Records shown:
=== Begin Enclosure ===

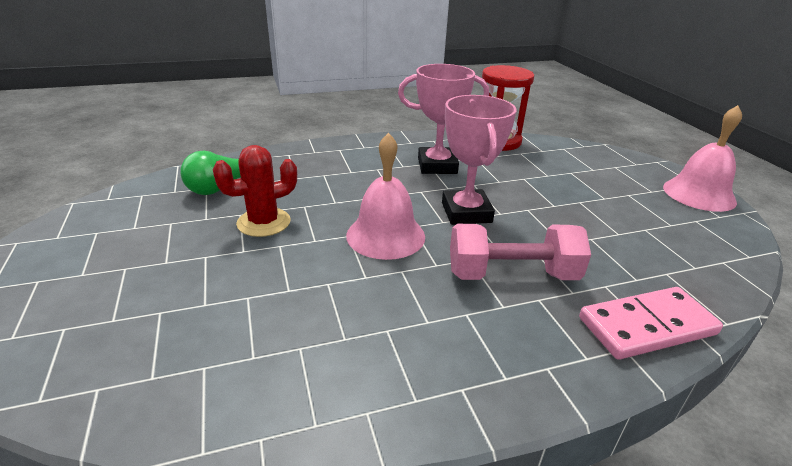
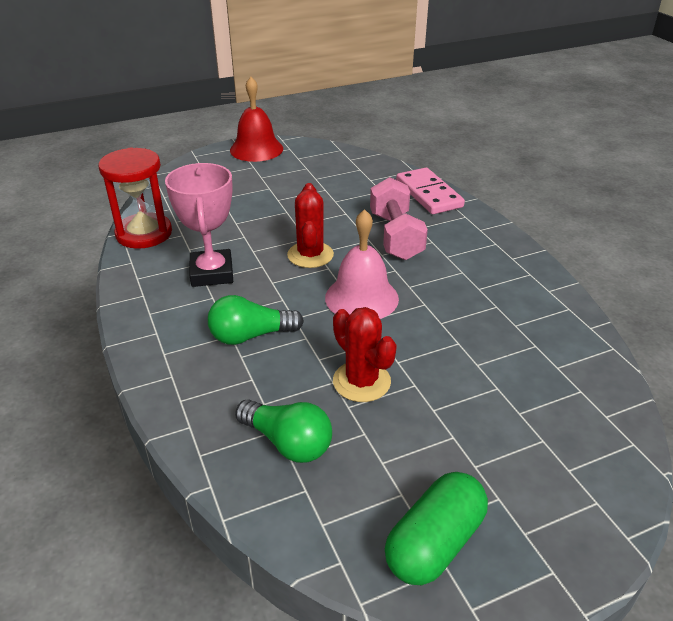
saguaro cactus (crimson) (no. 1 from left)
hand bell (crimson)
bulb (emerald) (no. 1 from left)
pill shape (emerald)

=== End Enclosure ===
=== Begin Enclosure ===

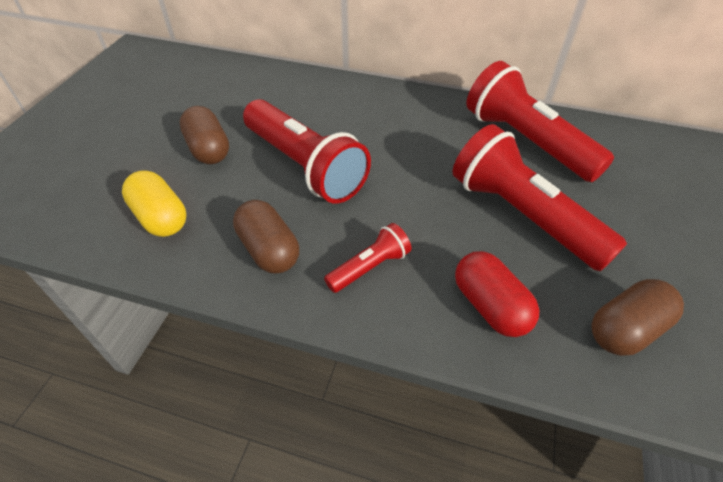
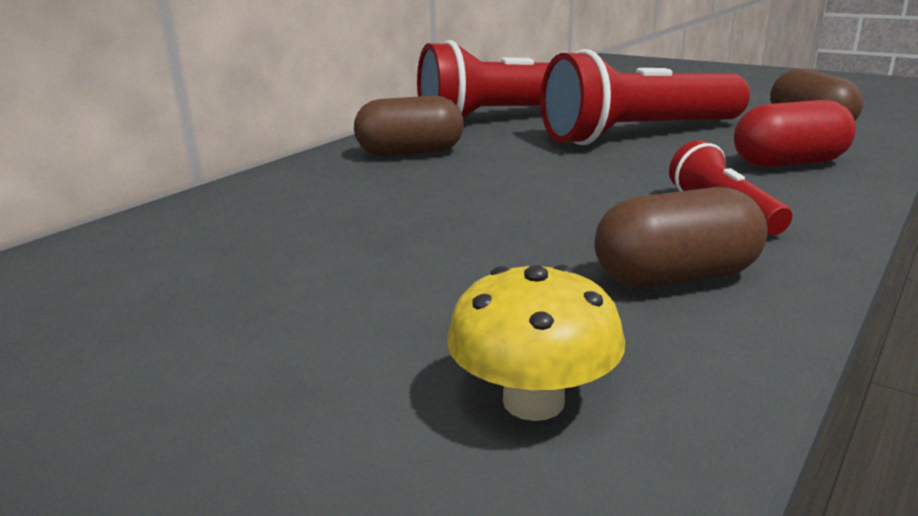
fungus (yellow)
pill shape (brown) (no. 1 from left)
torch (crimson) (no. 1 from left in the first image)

=== End Enclosure ===

Assignment: Would you please write out, exactly and with no other lines, the stretch of the listing above from the line containing "hand bell (crimson)" through the line containing "pill shape (emerald)"?

Task response:
hand bell (crimson)
bulb (emerald) (no. 1 from left)
pill shape (emerald)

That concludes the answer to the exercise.